> _Stored data entries_
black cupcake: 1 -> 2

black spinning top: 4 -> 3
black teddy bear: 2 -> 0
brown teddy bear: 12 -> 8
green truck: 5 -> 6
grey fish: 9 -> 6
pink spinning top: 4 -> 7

> _What is needed_
Using the records above, copy all lines that include the word "black".

> _Reply_
black cupcake: 1 -> 2
black spinning top: 4 -> 3
black teddy bear: 2 -> 0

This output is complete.